◆ **What is needed**
Copy the records starting with the line containing "Question: Which of" and going through the end of the records, changing "white fluffy bear" to "white polar bear" and leaving everything else unchanged. Leave the pictures out of your answer.

═══

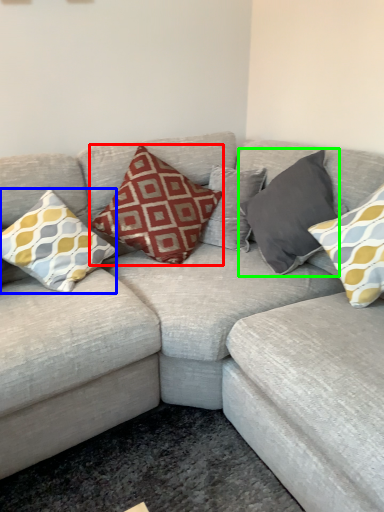
Question: Estimate the real-world distances between objects in this image. Which object is farther from pillow (highlighted by a red box), pillow (highlighted by a blue box) or pillow (highlighted by a green box)?

Choices:
 (A) pillow
 (B) pillow

Answer: (B)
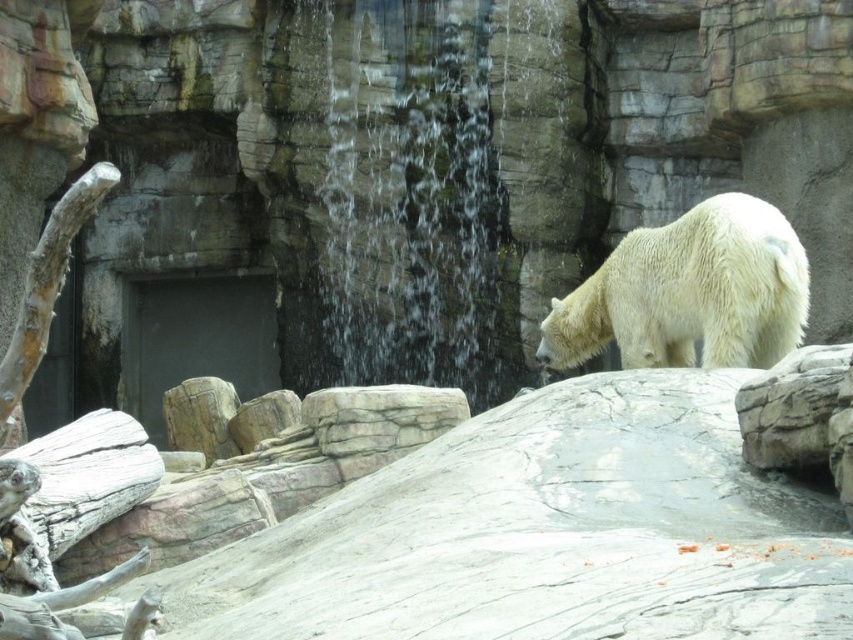
Question: Is clear water at center wider than white fluffy bear at right?

Choices:
 (A) no
 (B) yes

Answer: (B)

Question: Which point is closer to the camera?

Choices:
 (A) clear water at center
 (B) white fluffy bear at right

Answer: (B)

Question: Which of the following is the farthest from the observer?

Choices:
 (A) (402, 51)
 (B) (575, 300)

Answer: (A)

Question: Is clear water at center wider than white fluffy bear at right?

Choices:
 (A) yes
 (B) no

Answer: (A)

Question: Where is clear water at center located in relation to white fluffy bear at right in the image?

Choices:
 (A) right
 (B) left

Answer: (B)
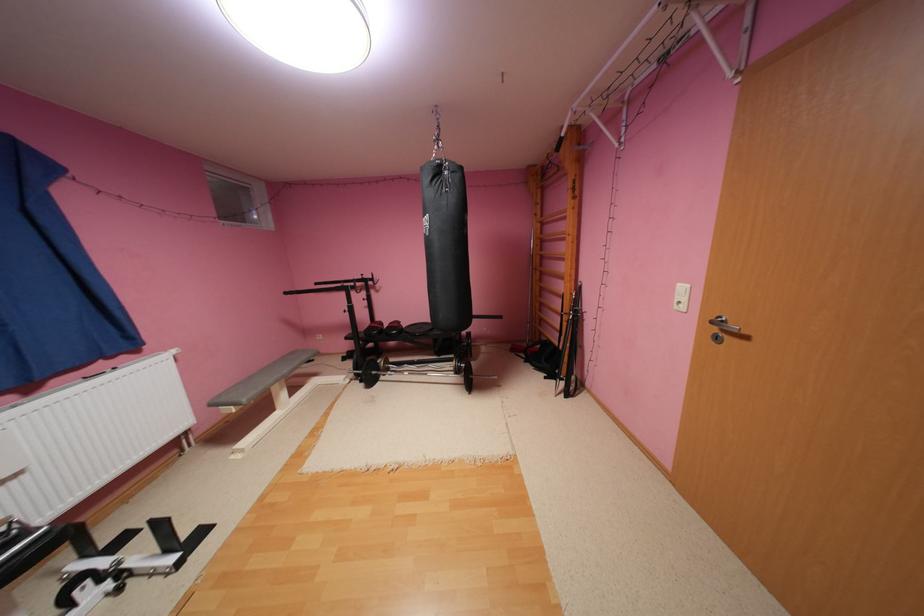
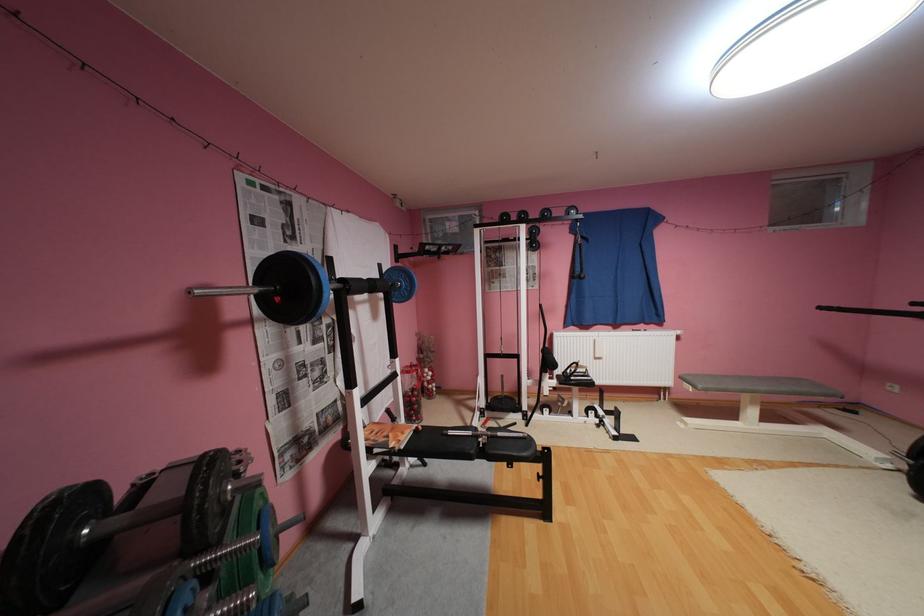
Find the pixel in the second image that matches pixel 283 410 in the first image.

(746, 419)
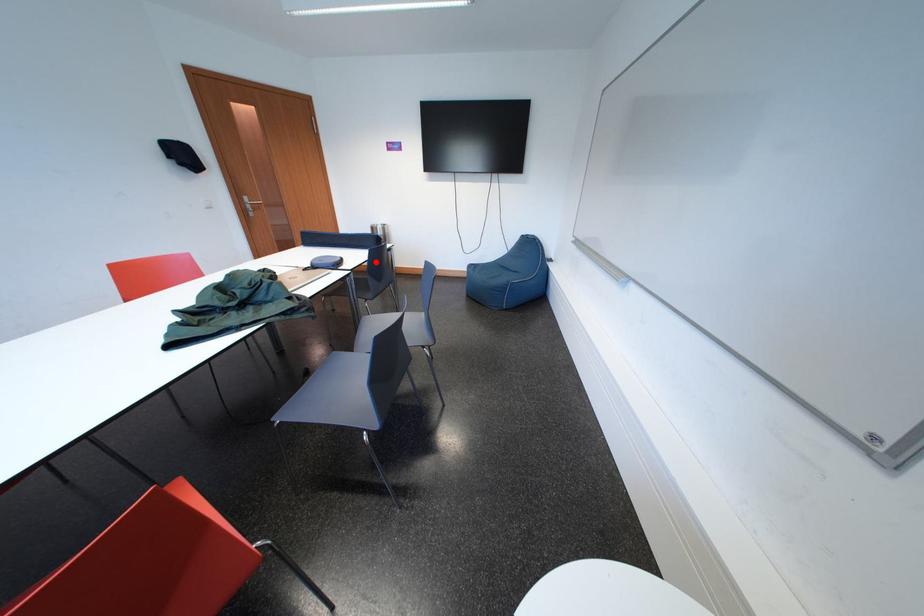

═══

◆ **Result of this task**
Question: Which of the following is the farthest from the observer?

Choices:
 (A) (402, 51)
 (B) (575, 300)

Answer: (A)

Question: Is clear water at center wider than white polar bear at right?

Choices:
 (A) yes
 (B) no

Answer: (A)

Question: Where is clear water at center located in relation to white polar bear at right in the image?

Choices:
 (A) right
 (B) left

Answer: (B)
Find the pixel in the second image that matches pixel 283 410 in the first image.

(746, 419)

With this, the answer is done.